[SOURCE DATA Boundary: Start]

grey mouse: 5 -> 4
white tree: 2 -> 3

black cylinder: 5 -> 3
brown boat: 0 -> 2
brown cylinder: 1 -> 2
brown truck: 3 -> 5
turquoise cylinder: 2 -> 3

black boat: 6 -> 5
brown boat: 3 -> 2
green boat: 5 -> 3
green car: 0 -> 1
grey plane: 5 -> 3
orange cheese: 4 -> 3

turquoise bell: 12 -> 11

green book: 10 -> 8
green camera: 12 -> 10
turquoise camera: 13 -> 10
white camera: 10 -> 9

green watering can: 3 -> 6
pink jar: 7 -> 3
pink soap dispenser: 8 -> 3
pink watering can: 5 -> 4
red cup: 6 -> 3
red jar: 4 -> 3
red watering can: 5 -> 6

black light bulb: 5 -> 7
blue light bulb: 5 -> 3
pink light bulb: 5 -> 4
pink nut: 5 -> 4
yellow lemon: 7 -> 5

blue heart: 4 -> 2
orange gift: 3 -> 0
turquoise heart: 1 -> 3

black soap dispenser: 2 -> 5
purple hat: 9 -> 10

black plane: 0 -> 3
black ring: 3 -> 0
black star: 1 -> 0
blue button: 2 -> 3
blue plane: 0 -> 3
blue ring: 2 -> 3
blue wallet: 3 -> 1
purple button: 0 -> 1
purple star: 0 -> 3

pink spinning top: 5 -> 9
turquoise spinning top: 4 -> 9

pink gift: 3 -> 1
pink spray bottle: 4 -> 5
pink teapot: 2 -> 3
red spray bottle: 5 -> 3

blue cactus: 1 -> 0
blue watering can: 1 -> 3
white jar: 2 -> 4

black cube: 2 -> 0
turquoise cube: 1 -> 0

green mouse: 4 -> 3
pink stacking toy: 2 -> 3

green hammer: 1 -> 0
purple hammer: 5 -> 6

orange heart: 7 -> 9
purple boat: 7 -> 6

[SOURCE DATA Boundary: End]

- _WORK REQUIRED_:
Word for word, print every line above.

- _EXERCISE OUTPUT_:
grey mouse: 5 -> 4
white tree: 2 -> 3

black cylinder: 5 -> 3
brown boat: 0 -> 2
brown cylinder: 1 -> 2
brown truck: 3 -> 5
turquoise cylinder: 2 -> 3

black boat: 6 -> 5
brown boat: 3 -> 2
green boat: 5 -> 3
green car: 0 -> 1
grey plane: 5 -> 3
orange cheese: 4 -> 3

turquoise bell: 12 -> 11

green book: 10 -> 8
green camera: 12 -> 10
turquoise camera: 13 -> 10
white camera: 10 -> 9

green watering can: 3 -> 6
pink jar: 7 -> 3
pink soap dispenser: 8 -> 3
pink watering can: 5 -> 4
red cup: 6 -> 3
red jar: 4 -> 3
red watering can: 5 -> 6

black light bulb: 5 -> 7
blue light bulb: 5 -> 3
pink light bulb: 5 -> 4
pink nut: 5 -> 4
yellow lemon: 7 -> 5

blue heart: 4 -> 2
orange gift: 3 -> 0
turquoise heart: 1 -> 3

black soap dispenser: 2 -> 5
purple hat: 9 -> 10

black plane: 0 -> 3
black ring: 3 -> 0
black star: 1 -> 0
blue button: 2 -> 3
blue plane: 0 -> 3
blue ring: 2 -> 3
blue wallet: 3 -> 1
purple button: 0 -> 1
purple star: 0 -> 3

pink spinning top: 5 -> 9
turquoise spinning top: 4 -> 9

pink gift: 3 -> 1
pink spray bottle: 4 -> 5
pink teapot: 2 -> 3
red spray bottle: 5 -> 3

blue cactus: 1 -> 0
blue watering can: 1 -> 3
white jar: 2 -> 4

black cube: 2 -> 0
turquoise cube: 1 -> 0

green mouse: 4 -> 3
pink stacking toy: 2 -> 3

green hammer: 1 -> 0
purple hammer: 5 -> 6

orange heart: 7 -> 9
purple boat: 7 -> 6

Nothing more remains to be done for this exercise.